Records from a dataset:
--*--

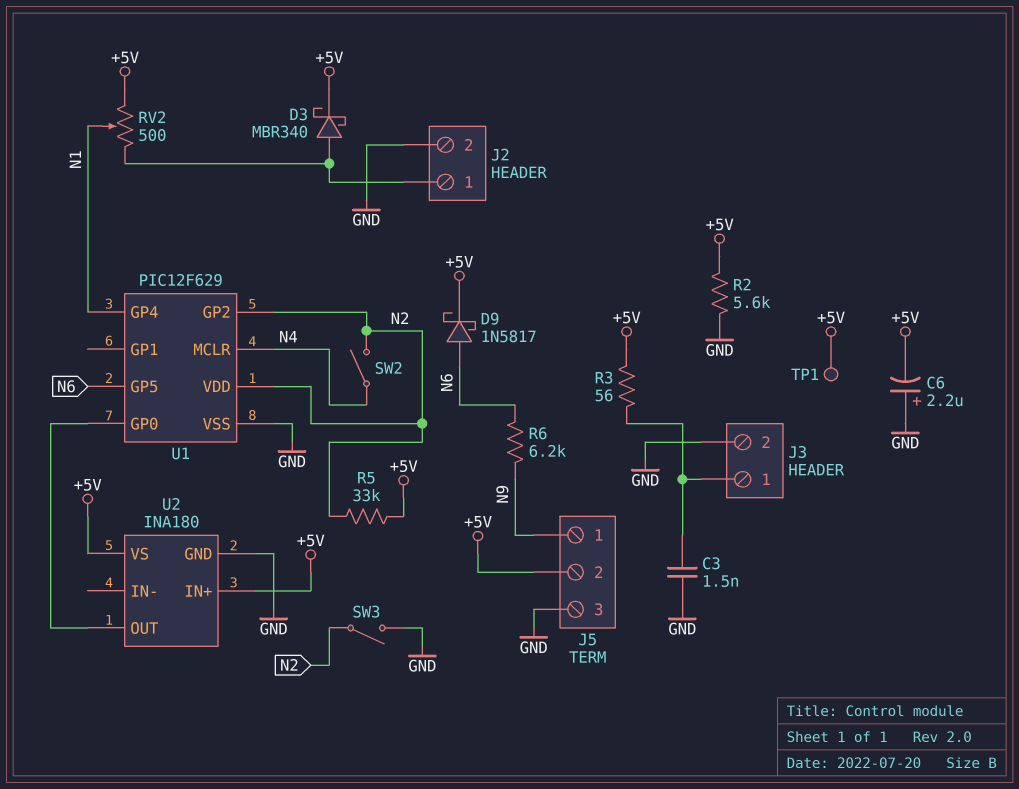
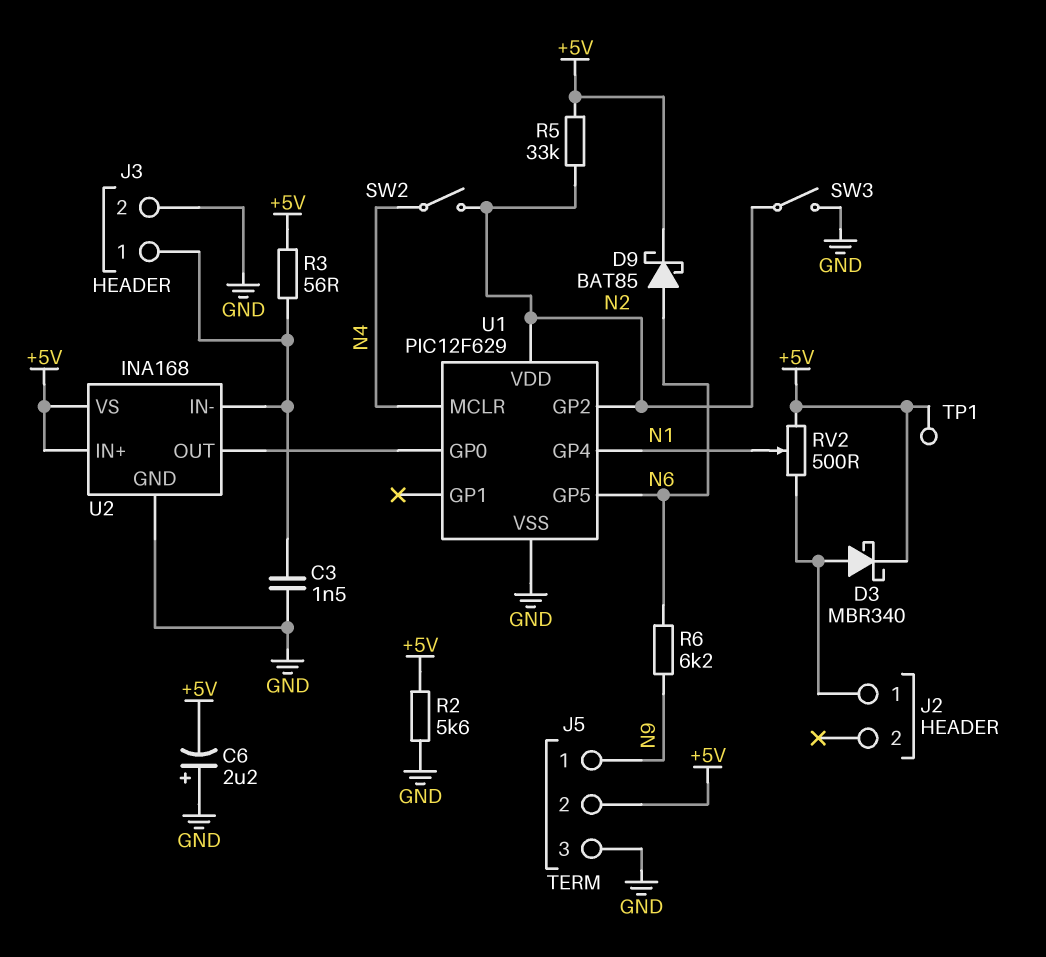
D9: schottky 1N5817 (A N6, K +5V) -> schottky BAT85 (A N6, K +5V)
J2 pin 2: GND -> none
U2: INA180 -> INA168
U2 pin IN-: none -> J3/1

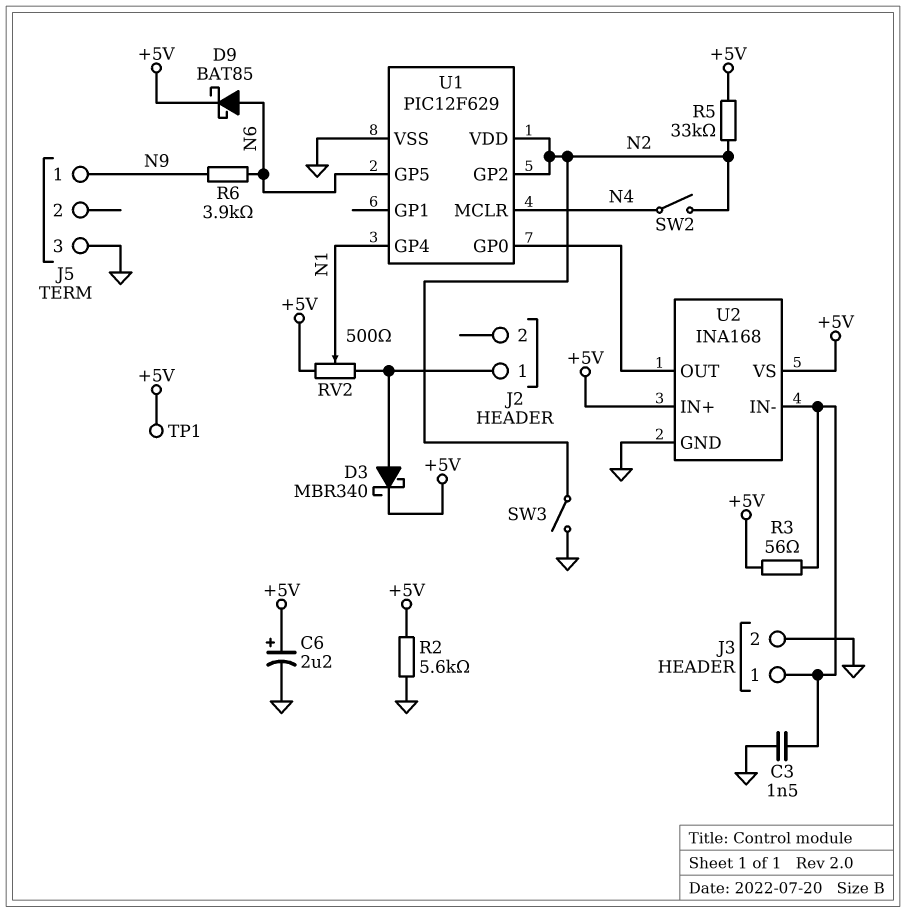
C6: 2.2uF (plus GND, minus +5V) -> 2.2uF (plus +5V, minus GND)
J5 pin 2: +5V -> none
R6: 6.2k (N6, N9) -> 3.9k (N6, N9)

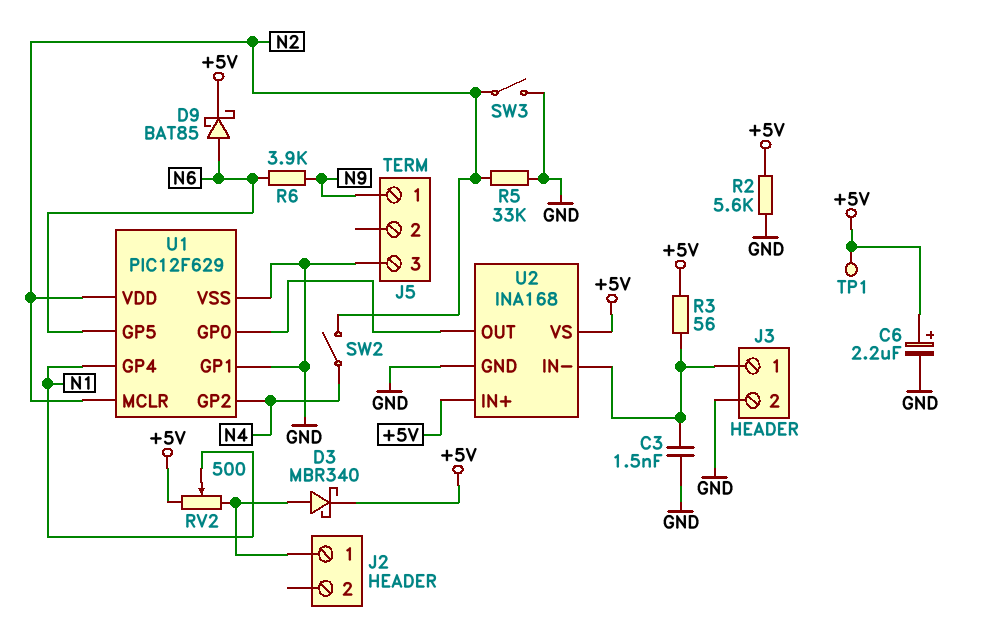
R5: 33k (+5V, N2) -> 33k (GND, N2)
U1 pin GP1: none -> GND
U1 pin GP2: N2 -> N4
U1 pin MCLR: N4 -> N2

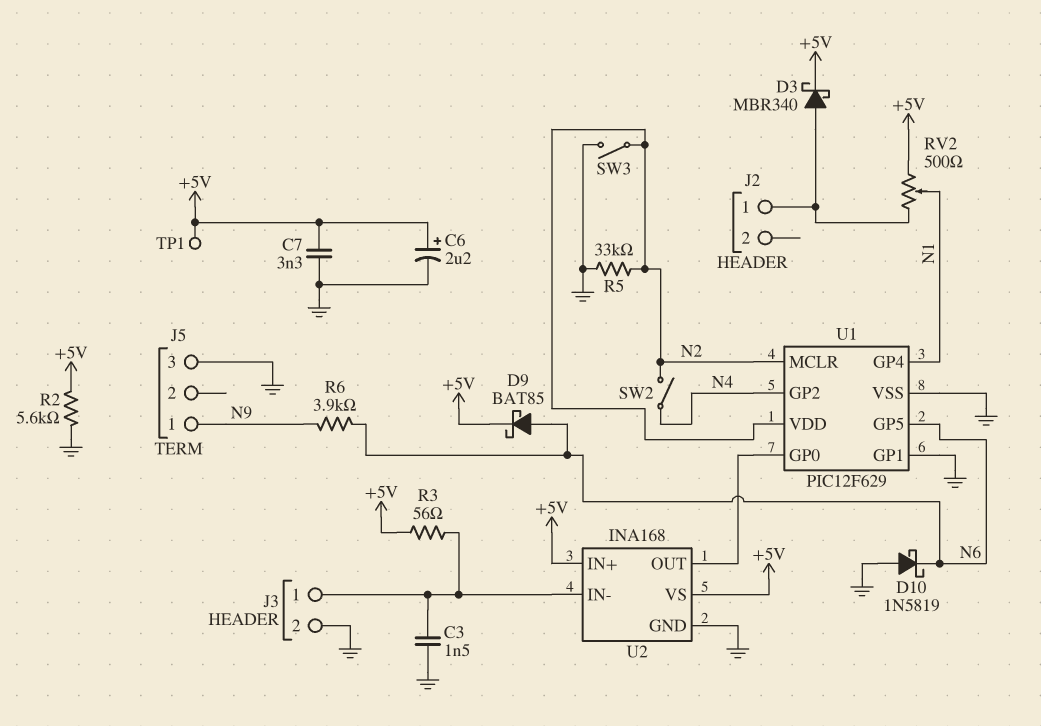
C7: none -> 3.3nF (+5V, GND)
D10: none -> schottky 1N5819 (A GND, K N6)

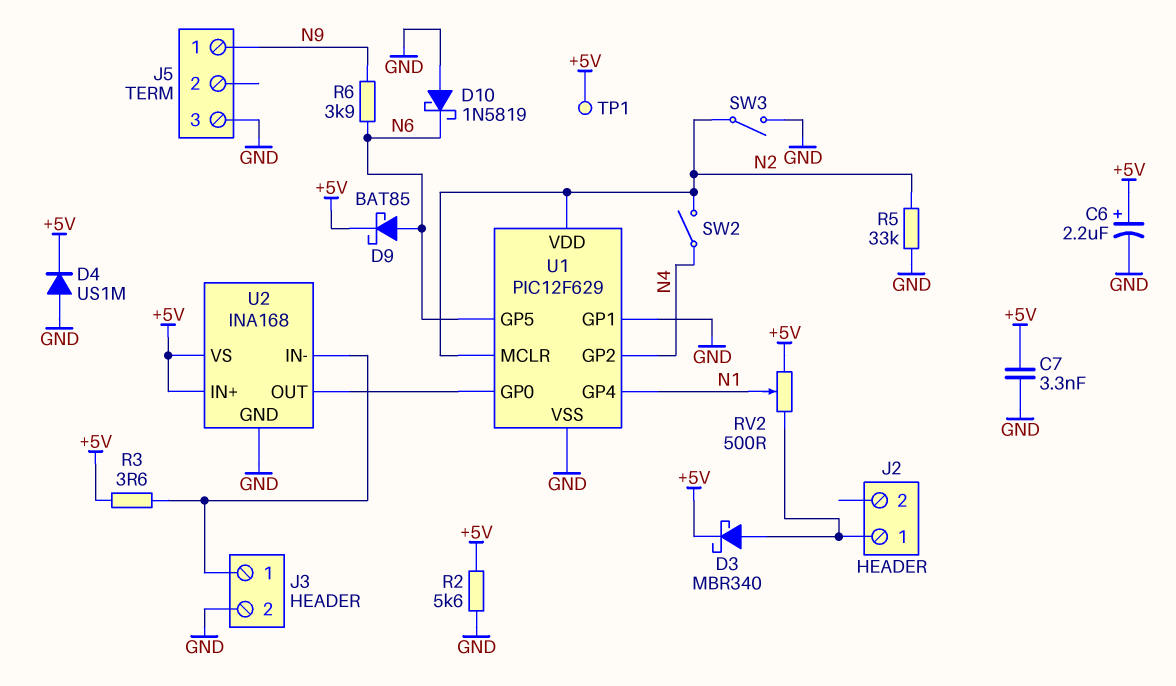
C3: 1.5nF (GND, J3/1) -> none
D4: none -> diode US1M (A GND, K +5V)
R3: 56 (+5V, J3/1) -> 3.6 (+5V, J3/1)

--*--

REQUIREMENT: If a line in the data above contains "none", return that line.

ANSWER BOX:
J2 pin 2: GND -> none
U2 pin IN-: none -> J3/1
J5 pin 2: +5V -> none
U1 pin GP1: none -> GND
C7: none -> 3.3nF (+5V, GND)
D10: none -> schottky 1N5819 (A GND, K N6)
C3: 1.5nF (GND, J3/1) -> none
D4: none -> diode US1M (A GND, K +5V)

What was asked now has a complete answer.